**Exercise instructions**
The line containing "turquoise tape [575,420,685,531]" marks the start; return it and every line after it in the listing below, exactly, through the last.

**Material provided**
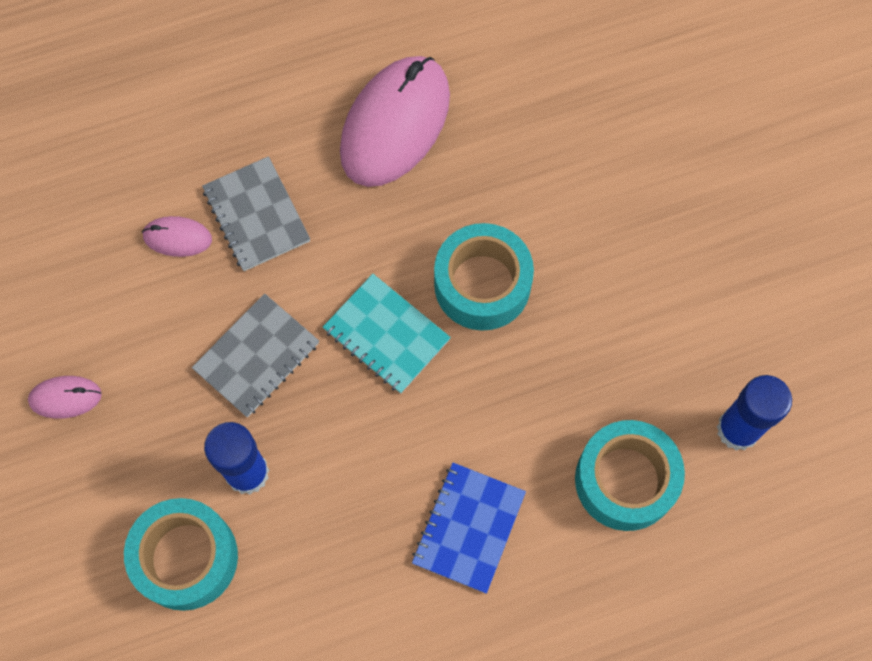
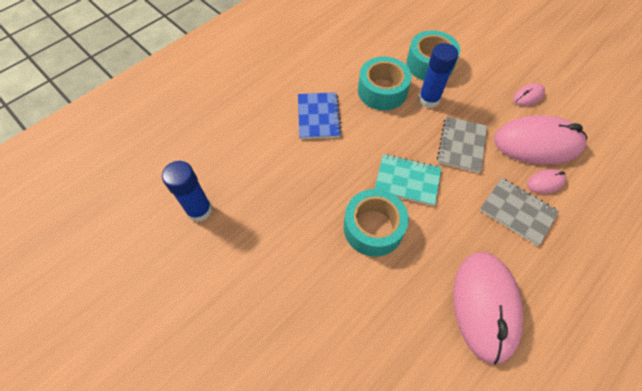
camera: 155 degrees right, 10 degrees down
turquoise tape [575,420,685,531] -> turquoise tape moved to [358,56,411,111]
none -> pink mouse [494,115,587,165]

**Exercise response**
turquoise tape [575,420,685,531] -> turquoise tape moved to [358,56,411,111]
none -> pink mouse [494,115,587,165]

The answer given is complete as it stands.